[Work item]
Reproduce the records below exactly, but only between the lines holding "(717, 209) = (467, 433): none -> white box" and "(846, 243) = (422, 557): black", inclusive.

Task material section start

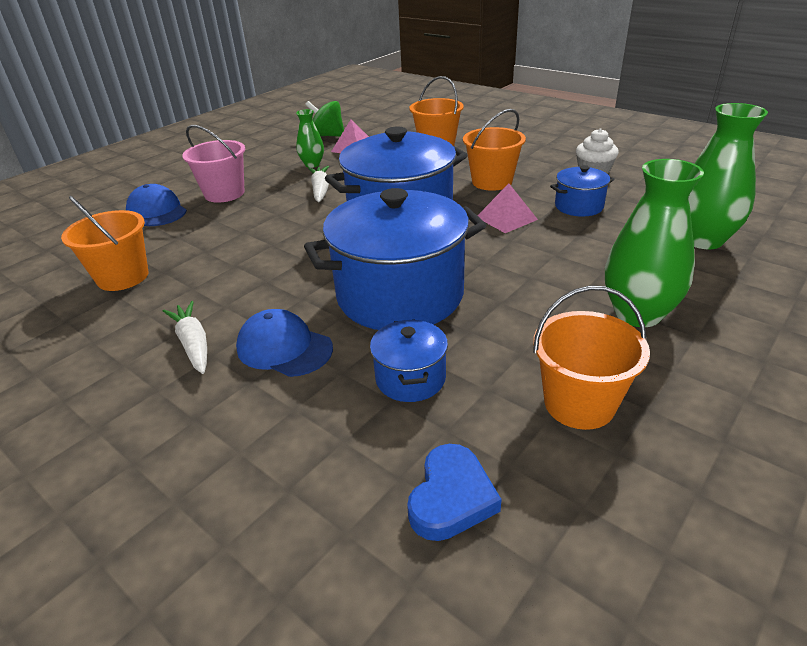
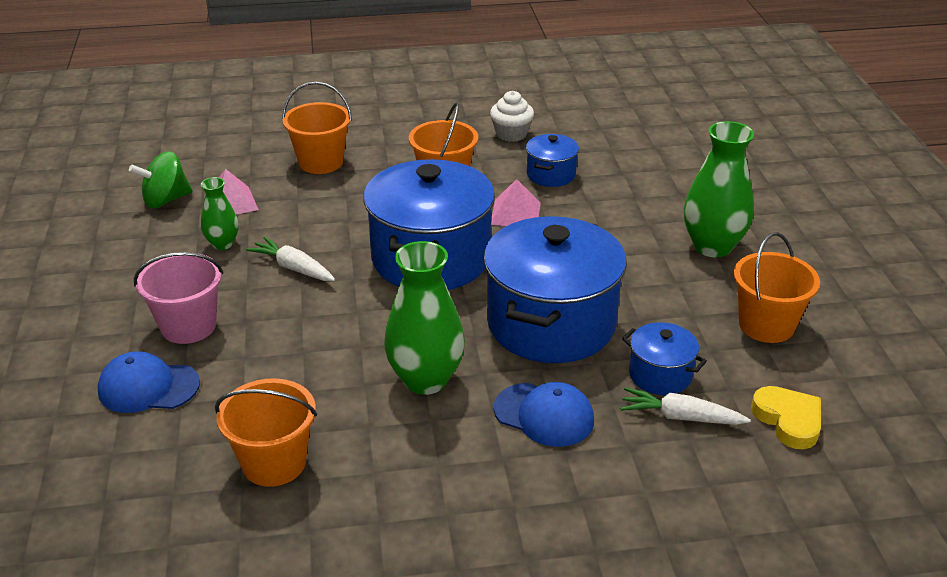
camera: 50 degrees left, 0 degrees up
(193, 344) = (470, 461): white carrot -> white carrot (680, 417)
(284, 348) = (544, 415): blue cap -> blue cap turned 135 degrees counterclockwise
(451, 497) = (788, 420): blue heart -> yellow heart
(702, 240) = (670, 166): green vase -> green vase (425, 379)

Task material section end
Task material section start

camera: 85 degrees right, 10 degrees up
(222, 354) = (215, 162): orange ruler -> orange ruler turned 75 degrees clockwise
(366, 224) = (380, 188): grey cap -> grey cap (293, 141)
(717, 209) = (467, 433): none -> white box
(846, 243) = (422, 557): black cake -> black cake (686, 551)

Task material section end
Task material section start

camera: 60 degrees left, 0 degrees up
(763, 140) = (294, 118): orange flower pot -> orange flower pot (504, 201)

Task material section end

[Expected answer]
(717, 209) = (467, 433): none -> white box
(846, 243) = (422, 557): black cake -> black cake (686, 551)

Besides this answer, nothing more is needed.